_Task details_.
Repeat exactly the lines of the entries below from the one with "(425, 141) = (514, 114): purple" through the one with "(718, 221) = (986, 230): purple", both ends included, and nothing else.
* * * * *
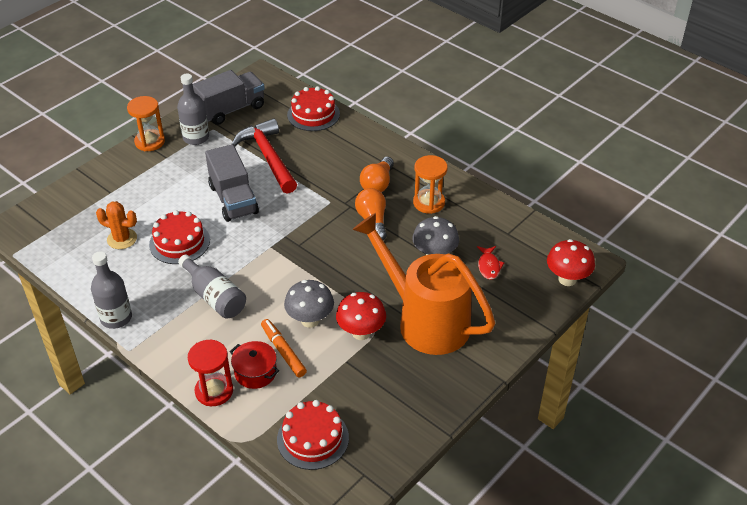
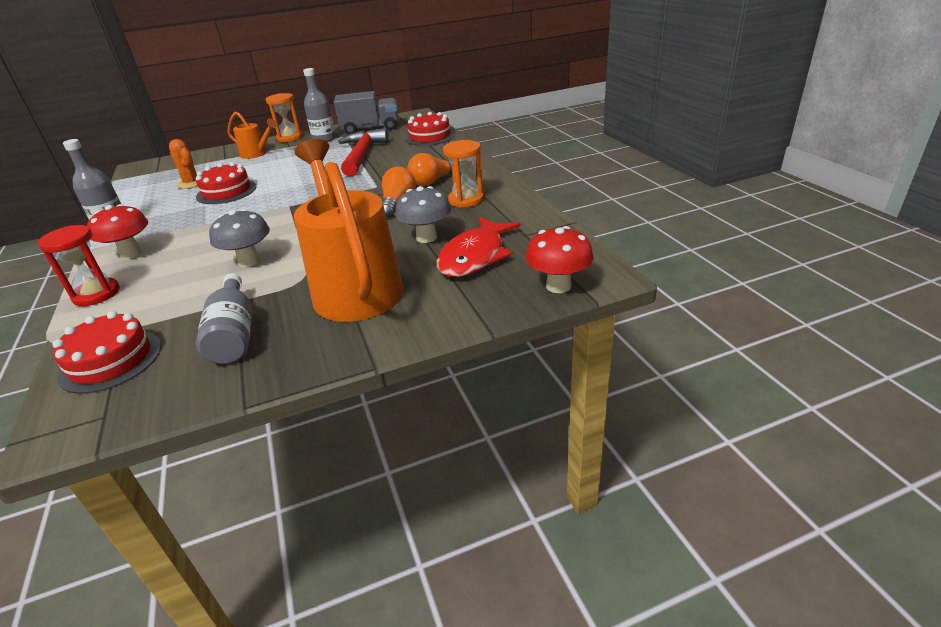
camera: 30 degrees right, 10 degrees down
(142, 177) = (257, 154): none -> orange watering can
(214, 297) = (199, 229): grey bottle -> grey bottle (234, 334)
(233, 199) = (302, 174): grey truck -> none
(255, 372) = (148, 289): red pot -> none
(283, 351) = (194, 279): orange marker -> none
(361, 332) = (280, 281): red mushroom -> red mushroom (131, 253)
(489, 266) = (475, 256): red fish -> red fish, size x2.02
* * * * *
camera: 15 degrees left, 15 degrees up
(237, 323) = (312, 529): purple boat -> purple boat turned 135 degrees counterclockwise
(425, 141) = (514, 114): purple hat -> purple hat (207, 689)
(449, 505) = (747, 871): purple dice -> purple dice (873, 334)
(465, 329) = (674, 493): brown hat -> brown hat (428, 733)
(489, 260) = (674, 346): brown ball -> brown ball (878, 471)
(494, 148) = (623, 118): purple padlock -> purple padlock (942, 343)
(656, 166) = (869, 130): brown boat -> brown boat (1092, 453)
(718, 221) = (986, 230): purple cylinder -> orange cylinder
* * * * *
_Answer to the exercise_.
(425, 141) = (514, 114): purple hat -> purple hat (207, 689)
(449, 505) = (747, 871): purple dice -> purple dice (873, 334)
(465, 329) = (674, 493): brown hat -> brown hat (428, 733)
(489, 260) = (674, 346): brown ball -> brown ball (878, 471)
(494, 148) = (623, 118): purple padlock -> purple padlock (942, 343)
(656, 166) = (869, 130): brown boat -> brown boat (1092, 453)
(718, 221) = (986, 230): purple cylinder -> orange cylinder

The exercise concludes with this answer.